* **PROBLEM REQUIREMENTS**
The response must consist of all the records, retyped exactly.

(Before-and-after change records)

★ ★ ★ ★ ★ ★ ★

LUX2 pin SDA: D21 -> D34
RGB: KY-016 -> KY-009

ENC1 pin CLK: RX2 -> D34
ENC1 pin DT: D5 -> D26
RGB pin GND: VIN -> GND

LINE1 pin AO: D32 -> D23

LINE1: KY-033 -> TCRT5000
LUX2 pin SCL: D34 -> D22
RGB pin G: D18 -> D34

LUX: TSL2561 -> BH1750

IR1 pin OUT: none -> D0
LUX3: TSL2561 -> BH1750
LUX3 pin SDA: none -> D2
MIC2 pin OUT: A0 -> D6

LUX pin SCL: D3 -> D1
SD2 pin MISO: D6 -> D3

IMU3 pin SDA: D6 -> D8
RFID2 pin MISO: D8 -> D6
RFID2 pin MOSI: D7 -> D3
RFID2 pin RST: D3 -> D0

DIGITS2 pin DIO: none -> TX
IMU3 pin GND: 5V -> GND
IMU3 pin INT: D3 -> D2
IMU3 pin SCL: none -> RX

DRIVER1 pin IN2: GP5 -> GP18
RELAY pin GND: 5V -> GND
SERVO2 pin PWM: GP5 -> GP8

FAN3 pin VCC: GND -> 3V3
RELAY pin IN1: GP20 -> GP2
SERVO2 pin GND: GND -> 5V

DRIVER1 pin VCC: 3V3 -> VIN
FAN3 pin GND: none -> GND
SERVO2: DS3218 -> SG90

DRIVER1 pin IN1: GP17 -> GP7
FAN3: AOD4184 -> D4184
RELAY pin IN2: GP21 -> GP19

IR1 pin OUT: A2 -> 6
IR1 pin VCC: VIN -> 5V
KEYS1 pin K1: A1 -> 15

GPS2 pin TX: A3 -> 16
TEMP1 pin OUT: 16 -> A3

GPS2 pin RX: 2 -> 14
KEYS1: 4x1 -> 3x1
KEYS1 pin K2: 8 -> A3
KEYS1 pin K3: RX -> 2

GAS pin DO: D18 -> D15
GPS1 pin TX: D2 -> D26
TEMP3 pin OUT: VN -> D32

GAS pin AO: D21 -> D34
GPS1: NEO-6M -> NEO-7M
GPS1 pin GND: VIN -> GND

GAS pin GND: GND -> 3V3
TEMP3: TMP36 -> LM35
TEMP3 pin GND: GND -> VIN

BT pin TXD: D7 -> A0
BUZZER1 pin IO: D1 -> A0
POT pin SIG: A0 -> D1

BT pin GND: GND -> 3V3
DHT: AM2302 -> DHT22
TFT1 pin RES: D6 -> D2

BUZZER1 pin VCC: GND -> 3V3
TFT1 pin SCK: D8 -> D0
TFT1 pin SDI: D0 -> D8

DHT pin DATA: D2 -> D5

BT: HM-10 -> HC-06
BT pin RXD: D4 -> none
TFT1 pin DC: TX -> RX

★ ★ ★ ★ ★ ★ ★

* **SOLUTION BELOW**
LUX2 pin SDA: D21 -> D34
RGB: KY-016 -> KY-009

ENC1 pin CLK: RX2 -> D34
ENC1 pin DT: D5 -> D26
RGB pin GND: VIN -> GND

LINE1 pin AO: D32 -> D23

LINE1: KY-033 -> TCRT5000
LUX2 pin SCL: D34 -> D22
RGB pin G: D18 -> D34

LUX: TSL2561 -> BH1750

IR1 pin OUT: none -> D0
LUX3: TSL2561 -> BH1750
LUX3 pin SDA: none -> D2
MIC2 pin OUT: A0 -> D6

LUX pin SCL: D3 -> D1
SD2 pin MISO: D6 -> D3

IMU3 pin SDA: D6 -> D8
RFID2 pin MISO: D8 -> D6
RFID2 pin MOSI: D7 -> D3
RFID2 pin RST: D3 -> D0

DIGITS2 pin DIO: none -> TX
IMU3 pin GND: 5V -> GND
IMU3 pin INT: D3 -> D2
IMU3 pin SCL: none -> RX

DRIVER1 pin IN2: GP5 -> GP18
RELAY pin GND: 5V -> GND
SERVO2 pin PWM: GP5 -> GP8

FAN3 pin VCC: GND -> 3V3
RELAY pin IN1: GP20 -> GP2
SERVO2 pin GND: GND -> 5V

DRIVER1 pin VCC: 3V3 -> VIN
FAN3 pin GND: none -> GND
SERVO2: DS3218 -> SG90

DRIVER1 pin IN1: GP17 -> GP7
FAN3: AOD4184 -> D4184
RELAY pin IN2: GP21 -> GP19

IR1 pin OUT: A2 -> 6
IR1 pin VCC: VIN -> 5V
KEYS1 pin K1: A1 -> 15

GPS2 pin TX: A3 -> 16
TEMP1 pin OUT: 16 -> A3

GPS2 pin RX: 2 -> 14
KEYS1: 4x1 -> 3x1
KEYS1 pin K2: 8 -> A3
KEYS1 pin K3: RX -> 2

GAS pin DO: D18 -> D15
GPS1 pin TX: D2 -> D26
TEMP3 pin OUT: VN -> D32

GAS pin AO: D21 -> D34
GPS1: NEO-6M -> NEO-7M
GPS1 pin GND: VIN -> GND

GAS pin GND: GND -> 3V3
TEMP3: TMP36 -> LM35
TEMP3 pin GND: GND -> VIN

BT pin TXD: D7 -> A0
BUZZER1 pin IO: D1 -> A0
POT pin SIG: A0 -> D1

BT pin GND: GND -> 3V3
DHT: AM2302 -> DHT22
TFT1 pin RES: D6 -> D2

BUZZER1 pin VCC: GND -> 3V3
TFT1 pin SCK: D8 -> D0
TFT1 pin SDI: D0 -> D8

DHT pin DATA: D2 -> D5

BT: HM-10 -> HC-06
BT pin RXD: D4 -> none
TFT1 pin DC: TX -> RX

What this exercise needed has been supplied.